Data lines:
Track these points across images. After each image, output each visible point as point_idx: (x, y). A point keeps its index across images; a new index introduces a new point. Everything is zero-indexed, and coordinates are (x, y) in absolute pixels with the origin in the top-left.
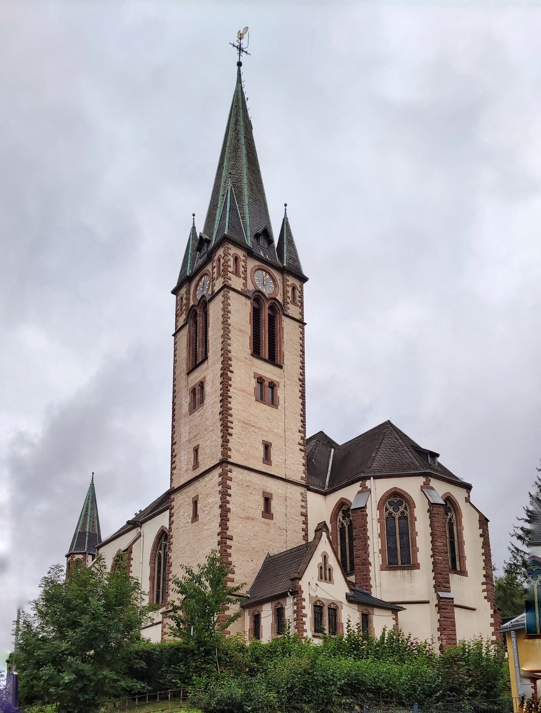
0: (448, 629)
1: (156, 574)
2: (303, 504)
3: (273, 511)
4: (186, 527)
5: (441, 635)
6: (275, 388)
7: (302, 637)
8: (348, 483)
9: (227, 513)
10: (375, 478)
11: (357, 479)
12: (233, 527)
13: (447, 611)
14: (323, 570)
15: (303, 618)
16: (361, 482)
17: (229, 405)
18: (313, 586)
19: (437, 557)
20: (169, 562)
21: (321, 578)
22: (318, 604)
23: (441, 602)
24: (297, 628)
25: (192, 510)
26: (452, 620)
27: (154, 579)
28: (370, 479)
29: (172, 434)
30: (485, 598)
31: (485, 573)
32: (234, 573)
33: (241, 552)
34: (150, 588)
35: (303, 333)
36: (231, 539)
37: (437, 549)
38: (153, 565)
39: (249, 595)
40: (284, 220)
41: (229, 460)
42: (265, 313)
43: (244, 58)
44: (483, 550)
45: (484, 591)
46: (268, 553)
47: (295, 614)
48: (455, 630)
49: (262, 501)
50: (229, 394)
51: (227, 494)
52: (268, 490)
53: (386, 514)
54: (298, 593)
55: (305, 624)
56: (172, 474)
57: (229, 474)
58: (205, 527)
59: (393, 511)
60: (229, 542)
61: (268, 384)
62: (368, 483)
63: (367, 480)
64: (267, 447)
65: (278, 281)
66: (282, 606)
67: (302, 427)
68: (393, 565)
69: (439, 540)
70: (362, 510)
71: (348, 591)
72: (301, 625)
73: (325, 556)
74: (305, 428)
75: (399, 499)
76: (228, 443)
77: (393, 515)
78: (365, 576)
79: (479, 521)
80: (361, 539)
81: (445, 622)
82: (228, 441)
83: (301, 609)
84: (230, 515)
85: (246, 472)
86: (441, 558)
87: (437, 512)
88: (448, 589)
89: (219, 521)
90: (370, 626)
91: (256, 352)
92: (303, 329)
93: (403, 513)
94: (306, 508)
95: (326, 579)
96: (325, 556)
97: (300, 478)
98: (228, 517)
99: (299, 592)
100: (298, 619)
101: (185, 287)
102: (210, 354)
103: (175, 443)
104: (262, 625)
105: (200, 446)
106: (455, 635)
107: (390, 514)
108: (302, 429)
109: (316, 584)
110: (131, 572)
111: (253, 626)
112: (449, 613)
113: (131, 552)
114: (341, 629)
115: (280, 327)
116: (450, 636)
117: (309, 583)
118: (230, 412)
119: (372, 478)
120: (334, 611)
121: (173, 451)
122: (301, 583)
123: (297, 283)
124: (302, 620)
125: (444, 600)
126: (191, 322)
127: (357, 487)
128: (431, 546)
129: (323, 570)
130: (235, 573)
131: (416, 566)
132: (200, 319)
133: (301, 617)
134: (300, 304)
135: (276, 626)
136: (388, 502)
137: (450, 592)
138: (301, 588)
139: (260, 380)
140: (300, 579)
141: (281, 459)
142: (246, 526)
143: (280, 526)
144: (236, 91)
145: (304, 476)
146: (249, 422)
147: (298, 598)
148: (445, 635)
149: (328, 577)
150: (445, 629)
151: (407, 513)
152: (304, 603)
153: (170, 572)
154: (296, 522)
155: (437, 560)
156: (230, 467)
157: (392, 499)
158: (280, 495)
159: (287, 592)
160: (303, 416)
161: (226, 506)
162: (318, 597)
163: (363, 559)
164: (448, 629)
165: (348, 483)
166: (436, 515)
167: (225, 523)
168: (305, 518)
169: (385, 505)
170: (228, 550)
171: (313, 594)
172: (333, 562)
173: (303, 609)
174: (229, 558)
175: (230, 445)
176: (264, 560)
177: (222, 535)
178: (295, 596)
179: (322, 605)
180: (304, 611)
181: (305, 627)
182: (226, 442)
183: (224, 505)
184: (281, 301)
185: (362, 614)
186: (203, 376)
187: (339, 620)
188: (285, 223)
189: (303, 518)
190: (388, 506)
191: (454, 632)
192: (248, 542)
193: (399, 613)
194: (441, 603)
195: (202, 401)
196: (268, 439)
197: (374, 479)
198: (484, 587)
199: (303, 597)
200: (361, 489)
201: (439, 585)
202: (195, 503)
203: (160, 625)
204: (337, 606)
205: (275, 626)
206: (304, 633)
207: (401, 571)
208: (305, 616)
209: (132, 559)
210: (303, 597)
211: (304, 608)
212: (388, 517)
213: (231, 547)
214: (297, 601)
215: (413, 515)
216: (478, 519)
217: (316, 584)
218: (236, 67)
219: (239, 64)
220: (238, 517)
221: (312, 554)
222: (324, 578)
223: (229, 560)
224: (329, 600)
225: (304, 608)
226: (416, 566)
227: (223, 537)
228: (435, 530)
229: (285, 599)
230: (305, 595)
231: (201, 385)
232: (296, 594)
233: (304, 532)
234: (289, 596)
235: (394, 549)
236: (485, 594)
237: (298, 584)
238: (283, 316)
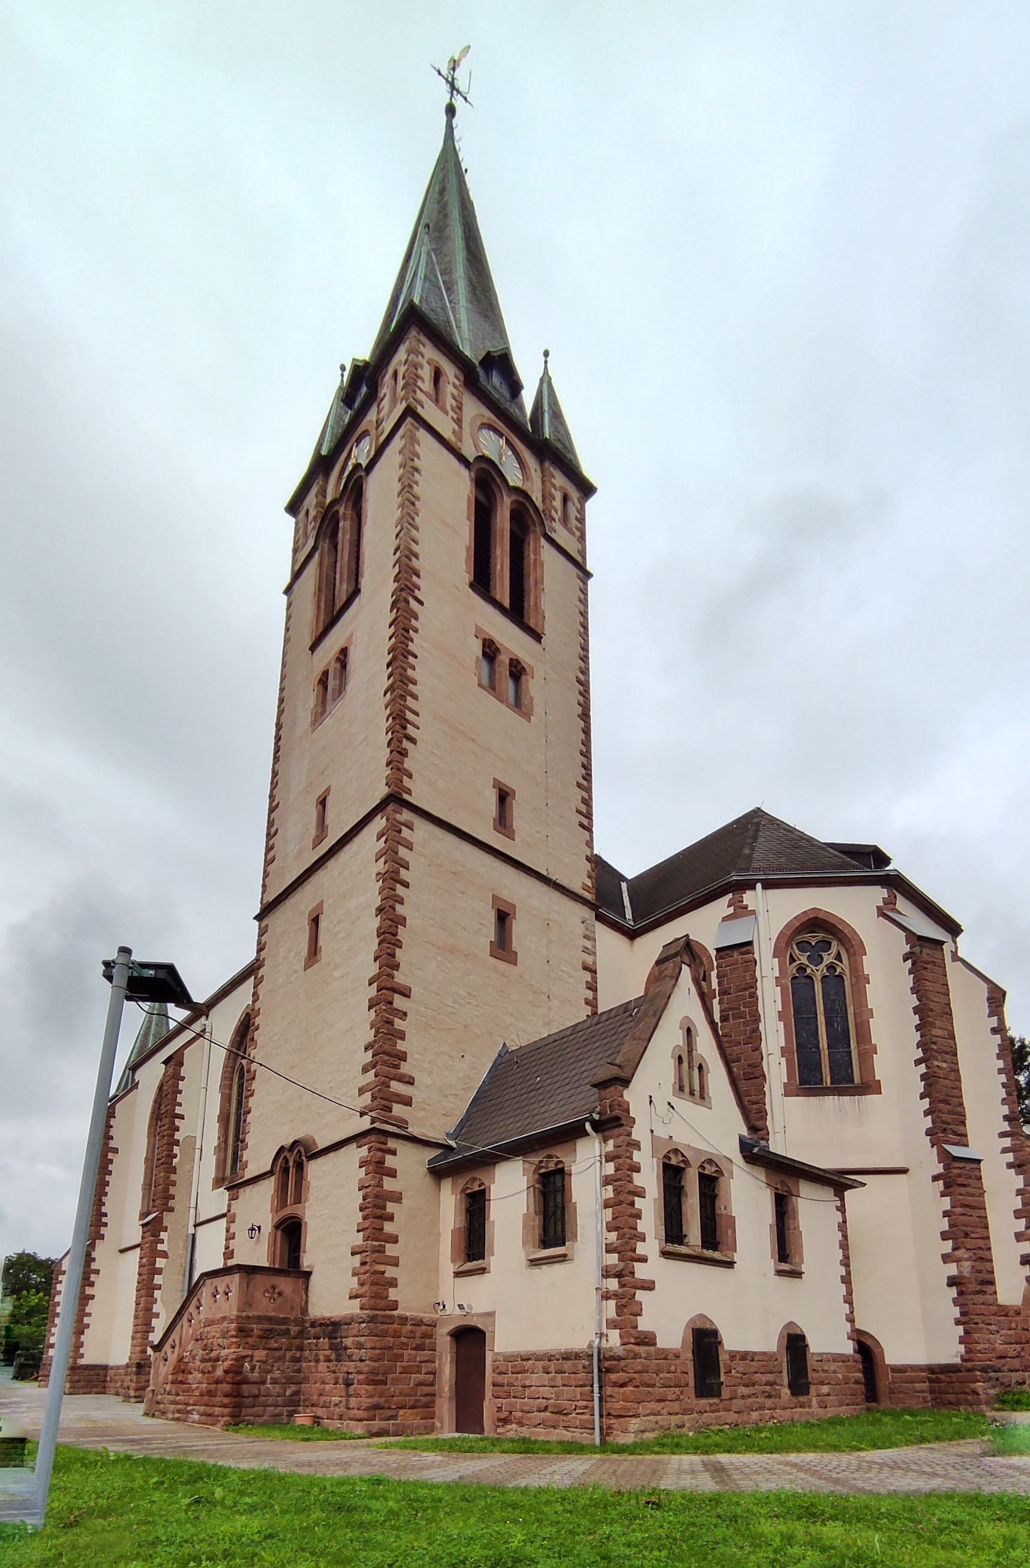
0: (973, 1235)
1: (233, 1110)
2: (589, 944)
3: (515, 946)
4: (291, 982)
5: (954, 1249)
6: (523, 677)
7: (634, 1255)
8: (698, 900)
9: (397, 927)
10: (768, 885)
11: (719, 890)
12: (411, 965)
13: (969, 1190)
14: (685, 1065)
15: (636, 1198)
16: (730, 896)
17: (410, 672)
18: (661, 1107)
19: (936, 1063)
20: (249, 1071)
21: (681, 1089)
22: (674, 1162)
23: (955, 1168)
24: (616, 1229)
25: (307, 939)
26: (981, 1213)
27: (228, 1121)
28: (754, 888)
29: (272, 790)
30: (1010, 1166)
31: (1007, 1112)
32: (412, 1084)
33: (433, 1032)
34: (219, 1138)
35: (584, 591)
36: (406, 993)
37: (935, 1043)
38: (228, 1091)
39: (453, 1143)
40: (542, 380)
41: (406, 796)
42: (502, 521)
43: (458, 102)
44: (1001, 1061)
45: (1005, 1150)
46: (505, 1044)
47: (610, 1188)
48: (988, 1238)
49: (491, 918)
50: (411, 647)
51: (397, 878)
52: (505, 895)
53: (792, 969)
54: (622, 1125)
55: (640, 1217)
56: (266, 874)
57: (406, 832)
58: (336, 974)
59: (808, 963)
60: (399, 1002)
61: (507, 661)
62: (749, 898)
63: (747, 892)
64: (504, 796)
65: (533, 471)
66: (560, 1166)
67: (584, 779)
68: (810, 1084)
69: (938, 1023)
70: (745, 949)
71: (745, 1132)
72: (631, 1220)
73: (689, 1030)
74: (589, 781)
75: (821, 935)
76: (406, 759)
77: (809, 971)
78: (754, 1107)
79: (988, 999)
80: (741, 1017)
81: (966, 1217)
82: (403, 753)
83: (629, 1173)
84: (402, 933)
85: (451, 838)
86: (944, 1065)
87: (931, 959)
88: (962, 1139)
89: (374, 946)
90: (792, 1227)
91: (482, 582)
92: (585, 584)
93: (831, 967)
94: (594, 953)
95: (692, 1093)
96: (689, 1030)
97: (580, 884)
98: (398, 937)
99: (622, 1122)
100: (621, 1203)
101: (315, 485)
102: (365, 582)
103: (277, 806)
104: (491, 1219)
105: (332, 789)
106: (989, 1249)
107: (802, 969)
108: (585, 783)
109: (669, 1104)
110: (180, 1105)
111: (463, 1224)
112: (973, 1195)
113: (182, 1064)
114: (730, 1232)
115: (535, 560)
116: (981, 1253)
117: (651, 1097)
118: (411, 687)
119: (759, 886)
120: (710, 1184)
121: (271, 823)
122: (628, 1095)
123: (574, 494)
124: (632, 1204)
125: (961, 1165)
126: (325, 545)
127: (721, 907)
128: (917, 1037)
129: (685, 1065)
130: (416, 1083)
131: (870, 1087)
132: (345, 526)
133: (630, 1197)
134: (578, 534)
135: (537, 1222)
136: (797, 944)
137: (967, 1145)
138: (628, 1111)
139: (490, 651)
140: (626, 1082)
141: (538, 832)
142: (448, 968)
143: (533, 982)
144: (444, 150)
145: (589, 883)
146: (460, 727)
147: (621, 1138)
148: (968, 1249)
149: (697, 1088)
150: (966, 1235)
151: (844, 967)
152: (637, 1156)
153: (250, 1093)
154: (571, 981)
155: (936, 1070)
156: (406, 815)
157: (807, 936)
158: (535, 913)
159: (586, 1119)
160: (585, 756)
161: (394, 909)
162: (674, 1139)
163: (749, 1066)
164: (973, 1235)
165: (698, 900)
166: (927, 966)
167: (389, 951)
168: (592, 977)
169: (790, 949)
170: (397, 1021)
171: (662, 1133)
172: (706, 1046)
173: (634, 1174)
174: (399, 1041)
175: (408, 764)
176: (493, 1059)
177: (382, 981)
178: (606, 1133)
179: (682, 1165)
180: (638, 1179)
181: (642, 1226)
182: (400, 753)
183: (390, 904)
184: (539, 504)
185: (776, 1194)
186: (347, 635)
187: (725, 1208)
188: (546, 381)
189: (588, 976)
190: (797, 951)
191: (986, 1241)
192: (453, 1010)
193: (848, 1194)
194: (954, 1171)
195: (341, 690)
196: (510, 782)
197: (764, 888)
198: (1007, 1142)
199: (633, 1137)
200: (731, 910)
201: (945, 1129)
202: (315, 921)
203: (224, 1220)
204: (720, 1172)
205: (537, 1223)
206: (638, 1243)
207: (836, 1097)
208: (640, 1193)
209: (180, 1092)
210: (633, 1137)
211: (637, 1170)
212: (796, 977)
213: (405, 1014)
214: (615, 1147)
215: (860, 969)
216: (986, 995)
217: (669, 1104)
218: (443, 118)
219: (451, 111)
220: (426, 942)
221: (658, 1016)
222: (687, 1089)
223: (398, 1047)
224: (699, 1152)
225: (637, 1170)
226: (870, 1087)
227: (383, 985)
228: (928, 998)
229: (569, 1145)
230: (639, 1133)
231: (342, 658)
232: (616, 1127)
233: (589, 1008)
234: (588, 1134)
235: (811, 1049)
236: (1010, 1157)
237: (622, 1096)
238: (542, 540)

What is asked: Turn the stretch from the start of the rows through the line containing "0: (448, 629)" into a numbered list, skipping blank lines and leaving out the pictures.

Written solution:
1. Track these points across images. After each image, output each visible point as point_idx: (x, y). A point keeps its index across images; a new index introduces a new point. Everything is zero-indexed, and coordinates are (x, y) in absolute pixels with the origin in the top-left.
2. 0: (448, 629)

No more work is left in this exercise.